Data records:
BEGIN

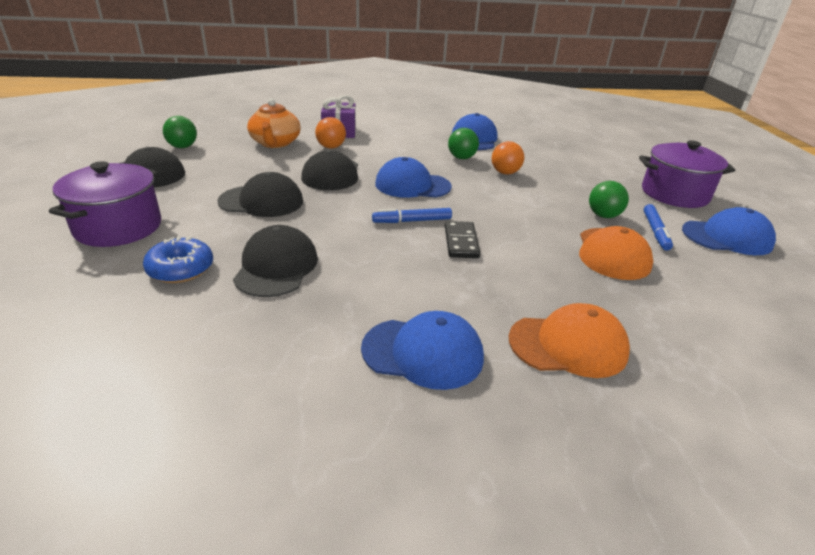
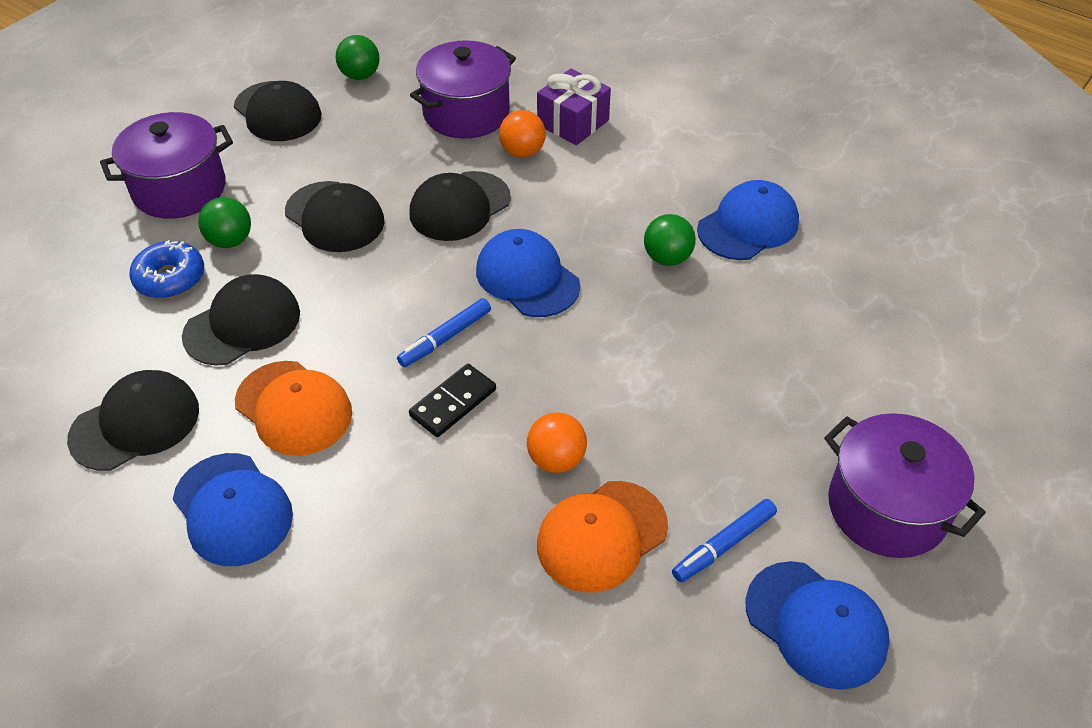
camera: 45 degrees right, 15 degrees up
(275, 143) = (466, 113): orange teapot -> purple pot
(275, 351) = (135, 423): none -> black cap
(412, 221) = (445, 338): blue marker -> blue marker turned 75 degrees counterclockwise
(505, 173) = (685, 320): orange ball -> orange ball (556, 460)
(568, 345) = (360, 600): orange cap -> orange cap (294, 408)
(603, 216) = (697, 475): green ball -> green ball (230, 241)

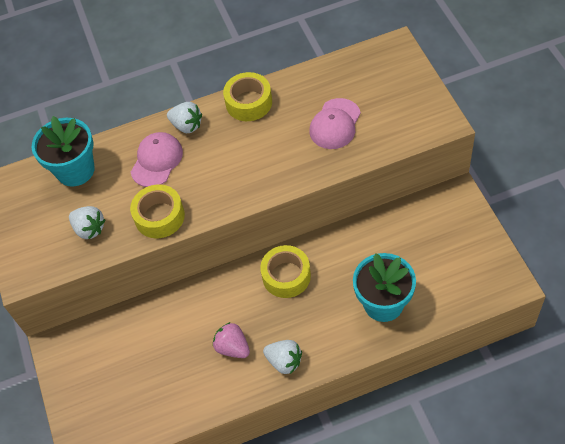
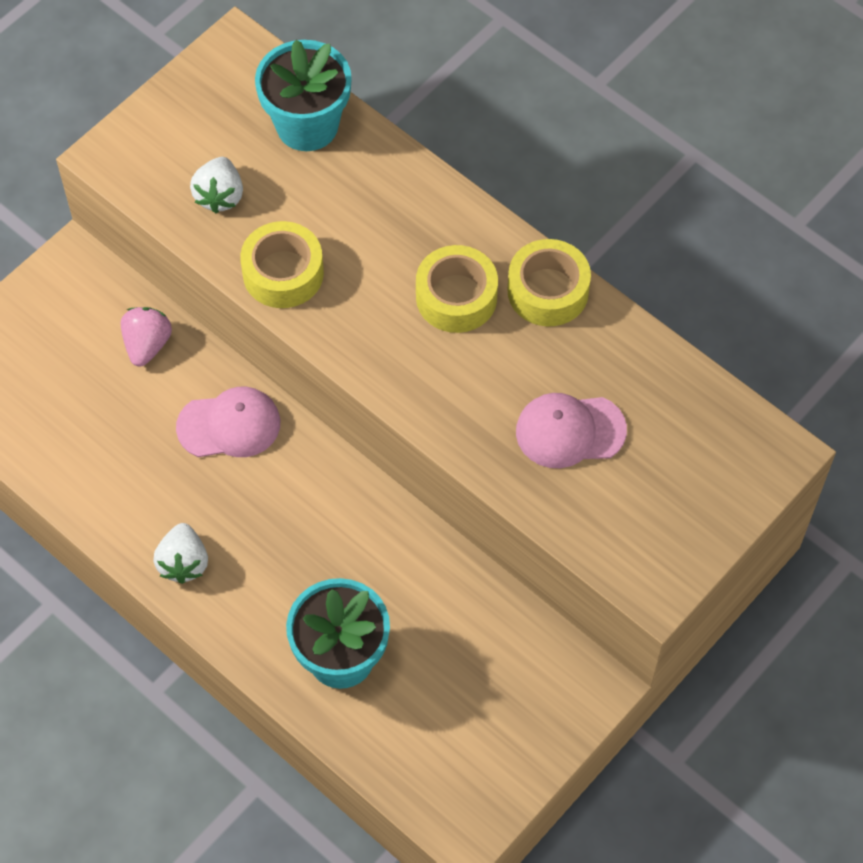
camera: 55 degrees right, 5 degrees up
(157, 161) = (376, 220): pink cap -> pink cap (229, 425)
(187, 125) = (460, 228): white strawberry -> none
(233, 347) = (174, 485): pink strawberry -> pink strawberry (147, 345)
(286, 276) = (323, 501): yellow tape -> yellow tape (456, 297)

END

**Assignment:** Every line above is to be duplicated exactly; no picture should be carried over.

**Task answer:**
camera: 45 degrees right, 15 degrees up
(275, 143) = (466, 113): orange teapot -> purple pot
(275, 351) = (135, 423): none -> black cap
(412, 221) = (445, 338): blue marker -> blue marker turned 75 degrees counterclockwise
(505, 173) = (685, 320): orange ball -> orange ball (556, 460)
(568, 345) = (360, 600): orange cap -> orange cap (294, 408)
(603, 216) = (697, 475): green ball -> green ball (230, 241)

camera: 55 degrees right, 5 degrees up
(157, 161) = (376, 220): pink cap -> pink cap (229, 425)
(187, 125) = (460, 228): white strawberry -> none
(233, 347) = (174, 485): pink strawberry -> pink strawberry (147, 345)
(286, 276) = (323, 501): yellow tape -> yellow tape (456, 297)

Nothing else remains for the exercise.